=== Section Start ===

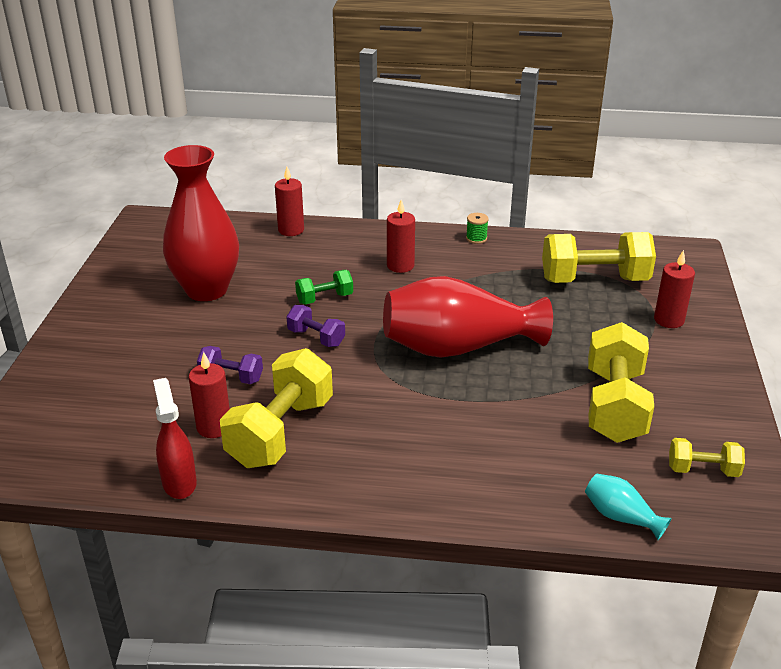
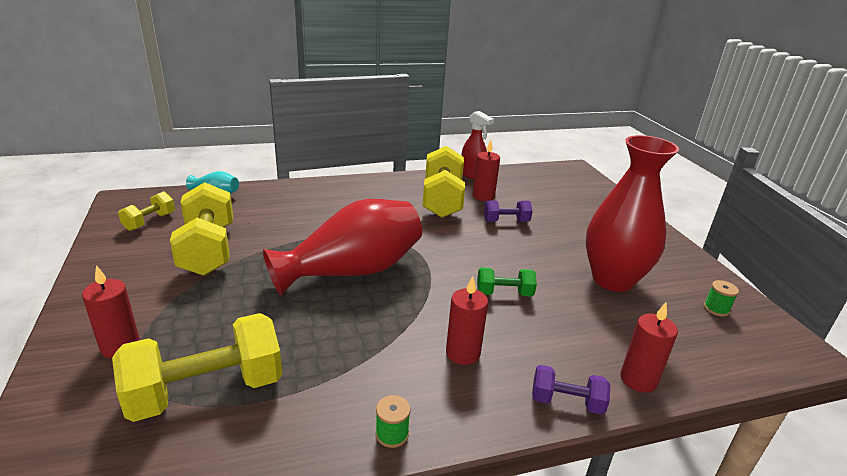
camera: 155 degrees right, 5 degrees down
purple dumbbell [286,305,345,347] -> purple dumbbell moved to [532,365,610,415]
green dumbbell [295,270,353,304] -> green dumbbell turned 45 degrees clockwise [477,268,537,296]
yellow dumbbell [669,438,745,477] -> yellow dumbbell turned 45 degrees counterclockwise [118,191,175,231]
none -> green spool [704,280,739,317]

=== Section End ===

• Task to complete:
Transcribe the line that contains "green dumbbell [295,270,353,304]" exactly, then each line after it through the end of the material. Nothing else belongs in the output.

• Answer to this problem:
green dumbbell [295,270,353,304] -> green dumbbell turned 45 degrees clockwise [477,268,537,296]
yellow dumbbell [669,438,745,477] -> yellow dumbbell turned 45 degrees counterclockwise [118,191,175,231]
none -> green spool [704,280,739,317]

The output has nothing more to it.